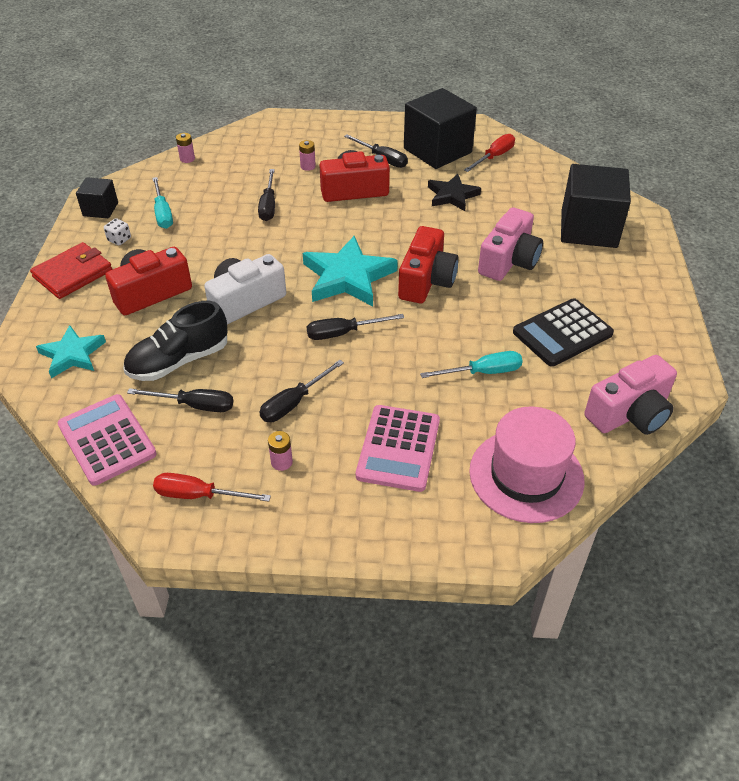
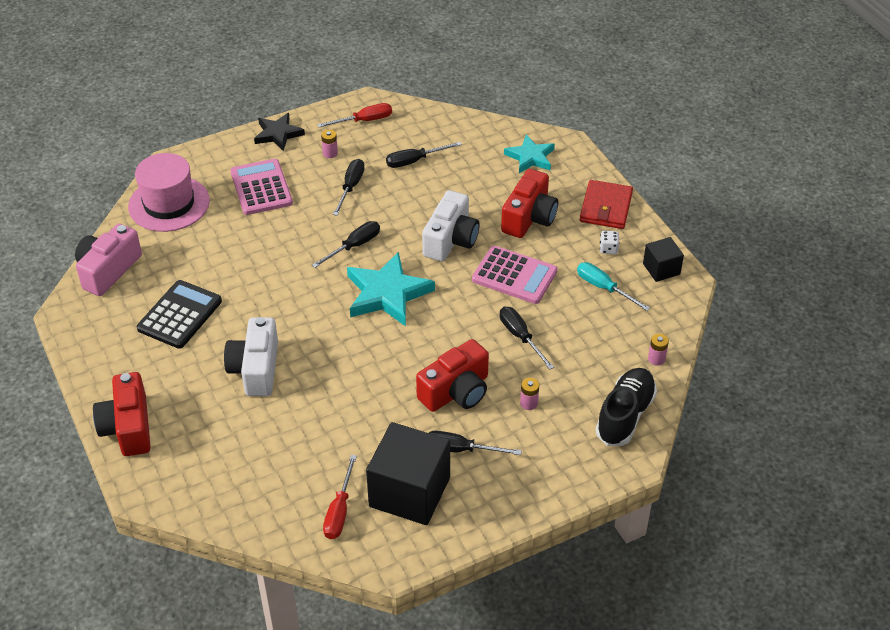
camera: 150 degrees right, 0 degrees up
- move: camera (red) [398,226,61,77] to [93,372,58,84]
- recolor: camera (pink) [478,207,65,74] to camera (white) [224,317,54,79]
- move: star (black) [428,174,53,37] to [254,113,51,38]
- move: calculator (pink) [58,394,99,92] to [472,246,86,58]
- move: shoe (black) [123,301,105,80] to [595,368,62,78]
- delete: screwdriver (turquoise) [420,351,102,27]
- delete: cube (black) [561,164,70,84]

_Instructions to follow_. An exact copy of the lines from the one holding "- delete: screwdriver" through the end of the data is the whole answer.

_Response below_.
- delete: screwdriver (turquoise) [420,351,102,27]
- delete: cube (black) [561,164,70,84]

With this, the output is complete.